What you will do:
Could you print all the entries below exactly as they appear, omitting the pictures?

Records for this task:
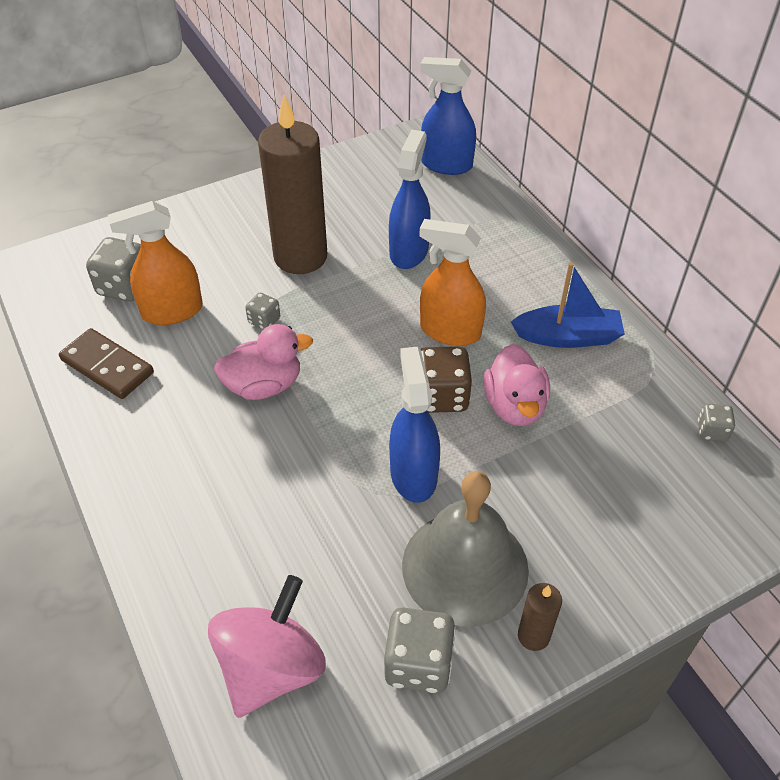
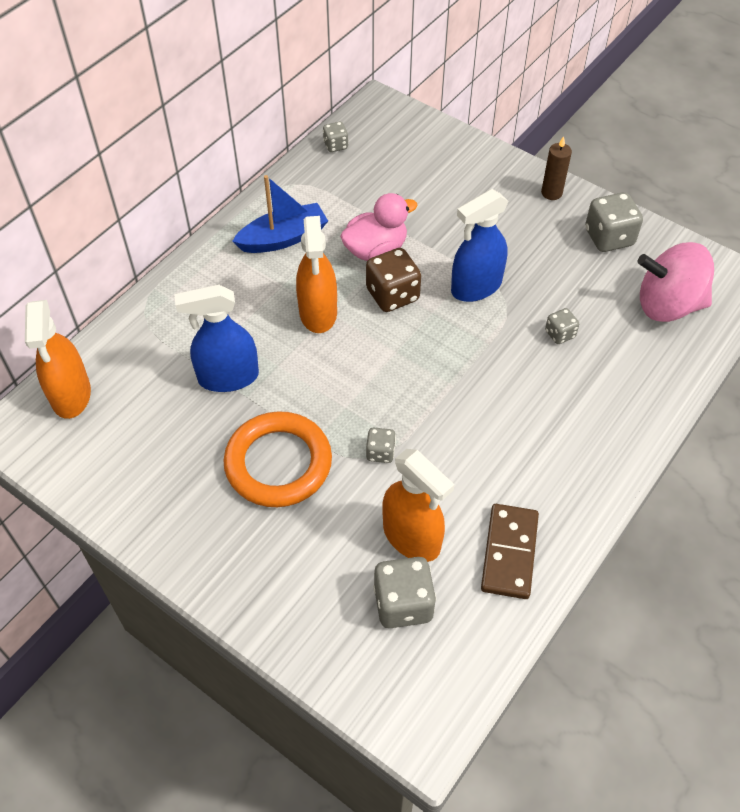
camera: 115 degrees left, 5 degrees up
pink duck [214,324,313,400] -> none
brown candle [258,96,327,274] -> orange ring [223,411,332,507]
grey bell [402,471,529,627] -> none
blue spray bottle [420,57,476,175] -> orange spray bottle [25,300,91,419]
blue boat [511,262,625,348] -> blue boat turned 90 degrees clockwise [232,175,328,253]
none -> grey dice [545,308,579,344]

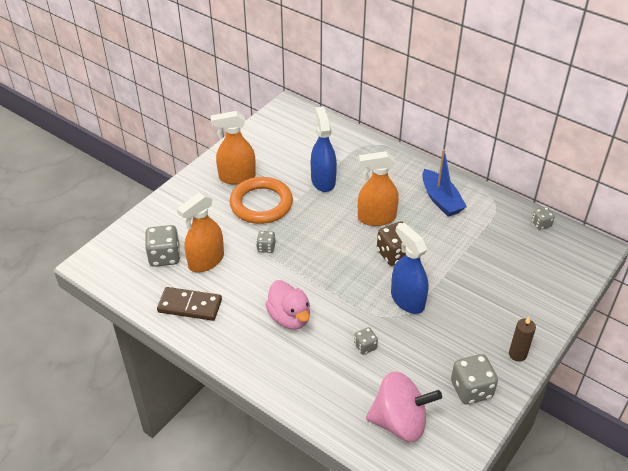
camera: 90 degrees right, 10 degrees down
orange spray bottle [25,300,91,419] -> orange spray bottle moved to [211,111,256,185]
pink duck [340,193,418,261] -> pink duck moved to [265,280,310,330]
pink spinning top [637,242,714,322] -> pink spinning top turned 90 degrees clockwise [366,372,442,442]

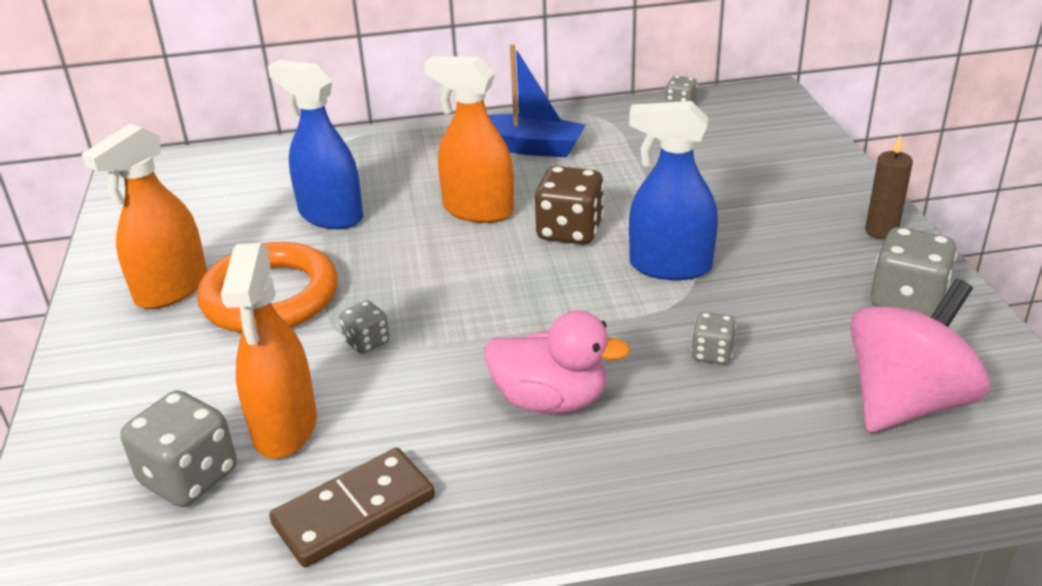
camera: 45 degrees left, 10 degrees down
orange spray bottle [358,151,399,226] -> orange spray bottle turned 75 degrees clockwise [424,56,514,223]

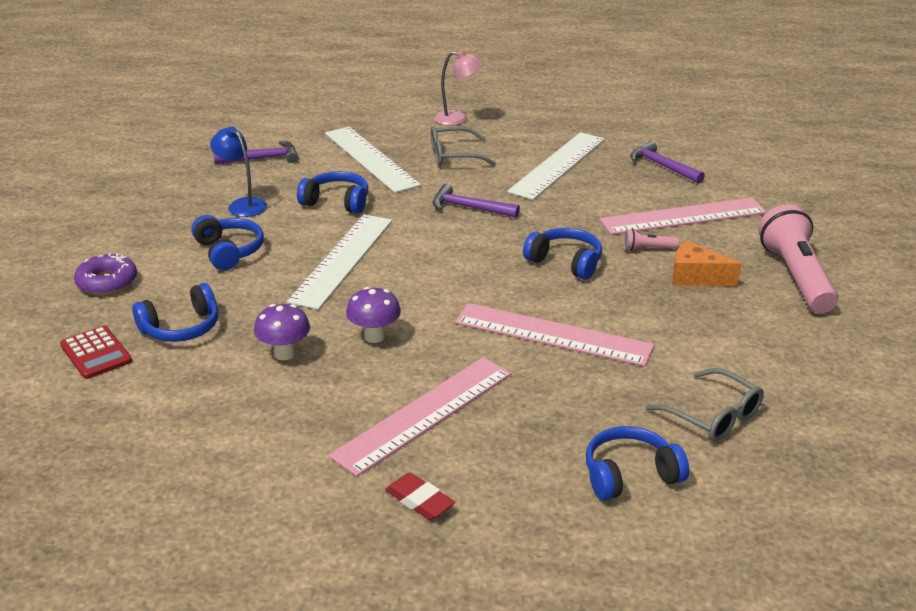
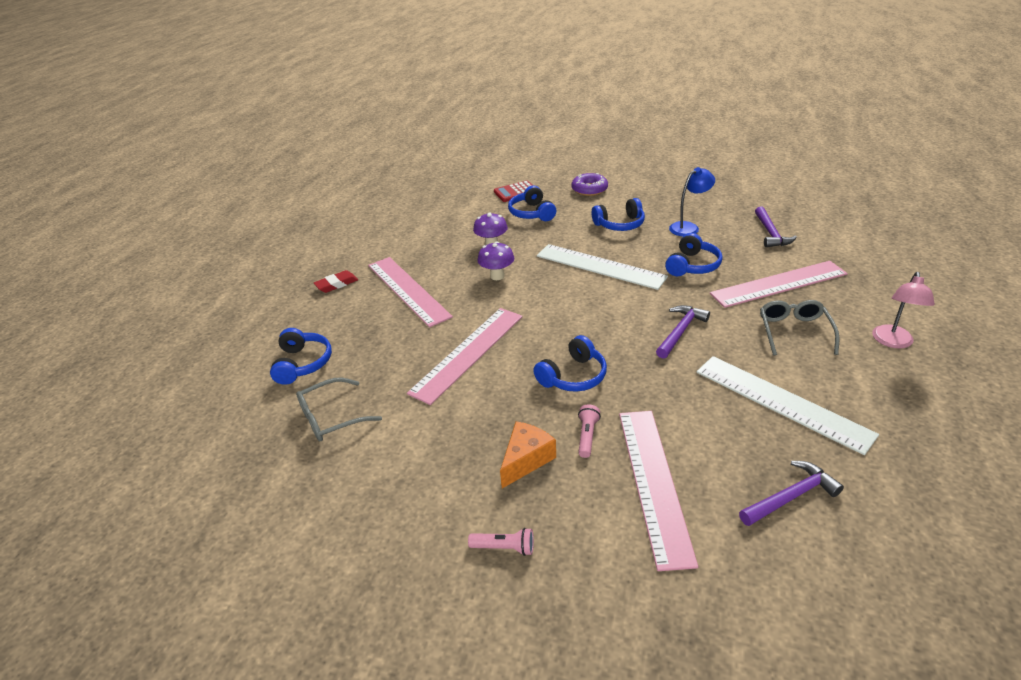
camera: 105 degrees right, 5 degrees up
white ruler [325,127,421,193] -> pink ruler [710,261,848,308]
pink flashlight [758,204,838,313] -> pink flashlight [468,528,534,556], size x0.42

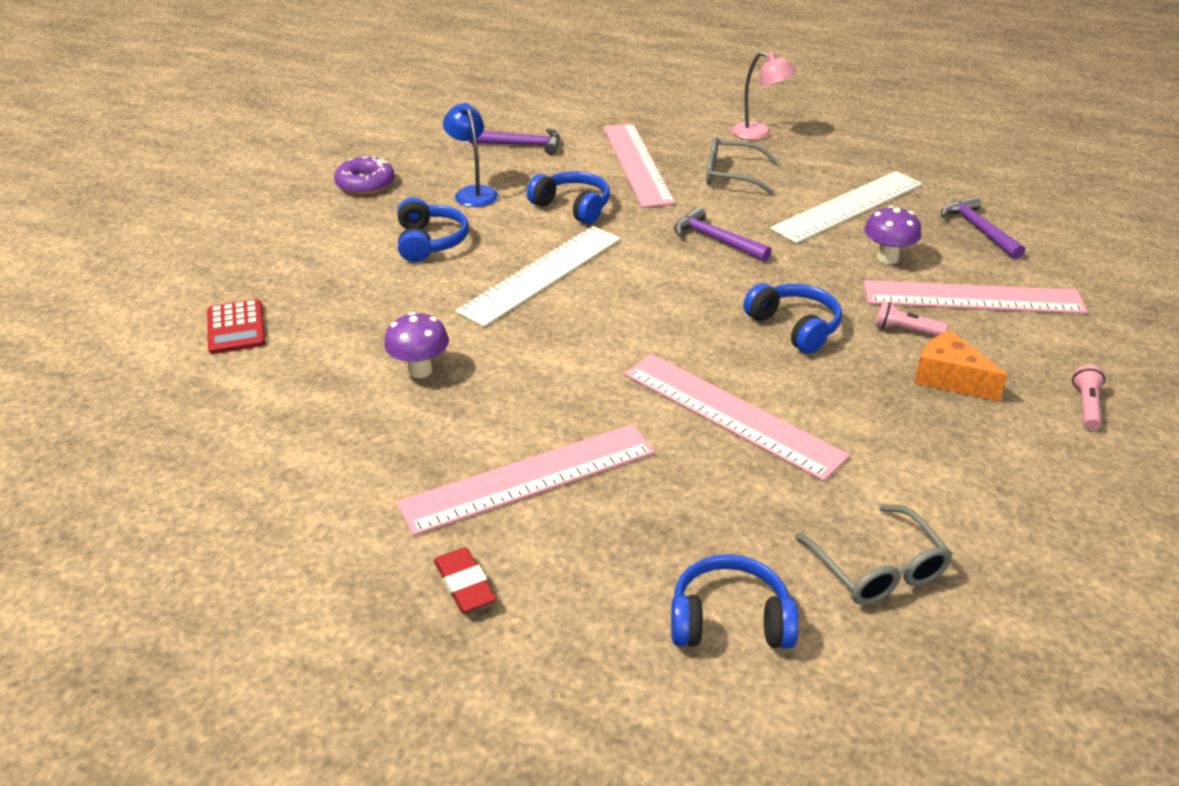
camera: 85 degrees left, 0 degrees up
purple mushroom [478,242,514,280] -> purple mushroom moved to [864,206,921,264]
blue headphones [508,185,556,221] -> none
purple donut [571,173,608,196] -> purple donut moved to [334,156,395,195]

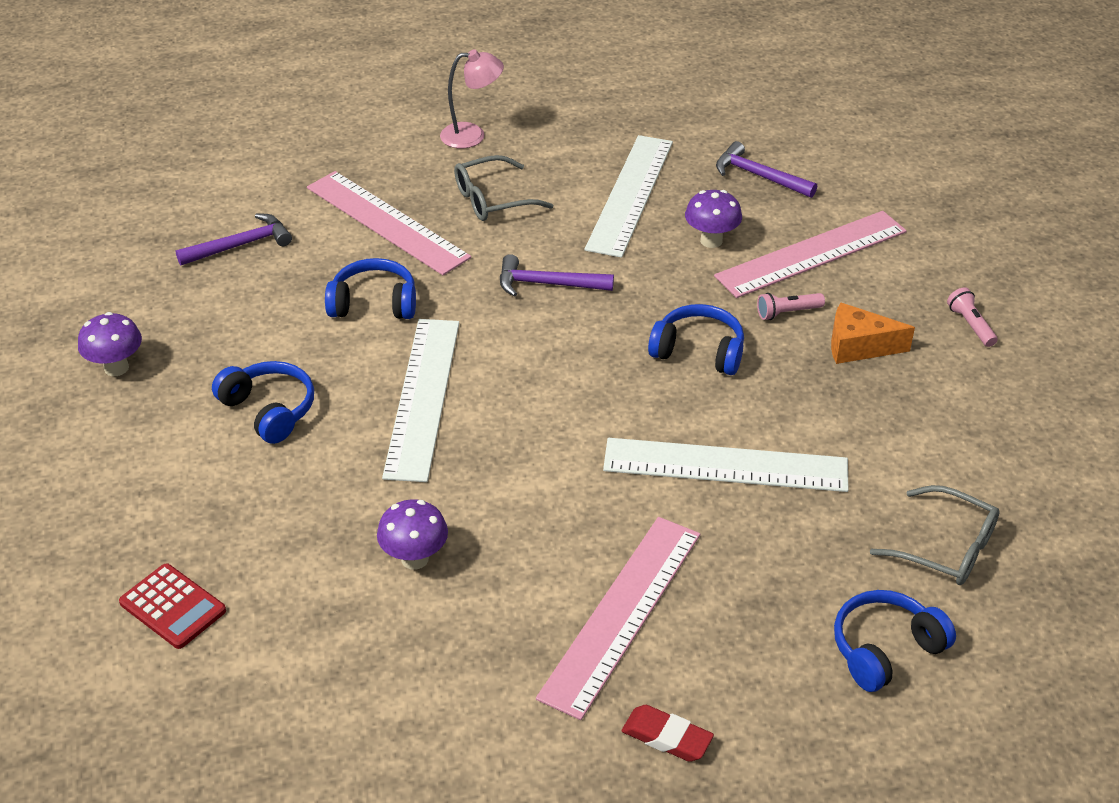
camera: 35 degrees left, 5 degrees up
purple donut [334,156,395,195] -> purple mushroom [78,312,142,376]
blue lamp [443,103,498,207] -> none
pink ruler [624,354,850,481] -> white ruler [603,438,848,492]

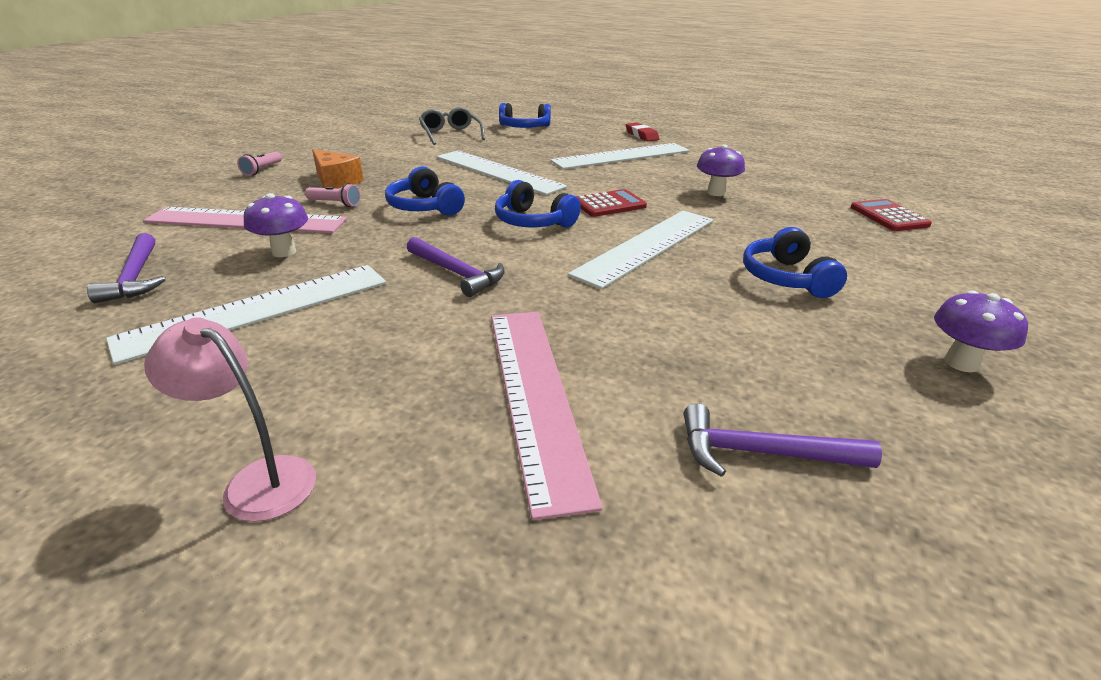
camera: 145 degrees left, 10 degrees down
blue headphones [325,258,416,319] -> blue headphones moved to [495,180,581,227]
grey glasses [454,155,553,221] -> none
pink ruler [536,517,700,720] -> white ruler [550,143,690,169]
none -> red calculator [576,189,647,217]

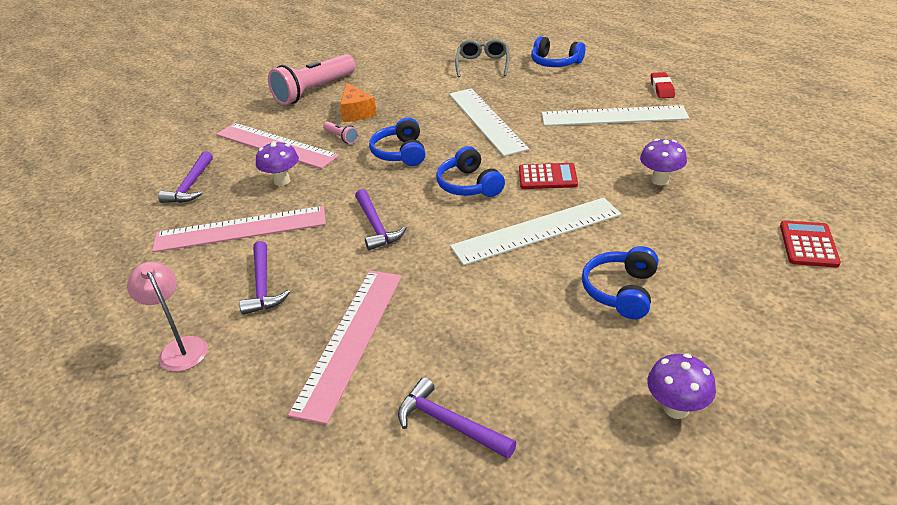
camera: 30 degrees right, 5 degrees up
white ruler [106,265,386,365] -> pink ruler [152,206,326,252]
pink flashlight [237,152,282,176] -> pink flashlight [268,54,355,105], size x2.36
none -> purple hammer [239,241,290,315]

Finished task:
camera: 115 degrees left, 5 degrees up
pink duck [214,324,313,400] -> none
brown candle [258,96,327,274] -> orange ring [223,411,332,507]
grey bell [402,471,529,627] -> none
blue spray bottle [420,57,476,175] -> orange spray bottle [25,300,91,419]
blue boat [511,262,625,348] -> blue boat turned 90 degrees clockwise [232,175,328,253]
none -> grey dice [545,308,579,344]

camera: 90 degrees right, 10 degrees down
orange spray bottle [25,300,91,419] -> orange spray bottle moved to [211,111,256,185]
pink duck [340,193,418,261] -> pink duck moved to [265,280,310,330]
pink spinning top [637,242,714,322] -> pink spinning top turned 90 degrees clockwise [366,372,442,442]

camera: 45 degrees left, 10 degrees down
orange spray bottle [358,151,399,226] -> orange spray bottle turned 75 degrees clockwise [424,56,514,223]

camera: 105 degrees right, 5 degrees up
white ruler [325,127,421,193] -> pink ruler [710,261,848,308]
pink flashlight [758,204,838,313] -> pink flashlight [468,528,534,556], size x0.42

camera: 85 degrees left, 0 degrees up
purple mushroom [478,242,514,280] -> purple mushroom moved to [864,206,921,264]
blue headphones [508,185,556,221] -> none
purple donut [571,173,608,196] -> purple donut moved to [334,156,395,195]

camera: 35 degrees left, 5 degrees up
purple donut [334,156,395,195] -> purple mushroom [78,312,142,376]
blue lamp [443,103,498,207] -> none
pink ruler [624,354,850,481] -> white ruler [603,438,848,492]

camera: 145 degrees left, 10 degrees down
blue headphones [325,258,416,319] -> blue headphones moved to [495,180,581,227]
grey glasses [454,155,553,221] -> none
pink ruler [536,517,700,720] -> white ruler [550,143,690,169]
none -> red calculator [576,189,647,217]

camera: 30 degrees right, 5 degrees up
white ruler [106,265,386,365] -> pink ruler [152,206,326,252]
pink flashlight [237,152,282,176] -> pink flashlight [268,54,355,105], size x2.36
none -> purple hammer [239,241,290,315]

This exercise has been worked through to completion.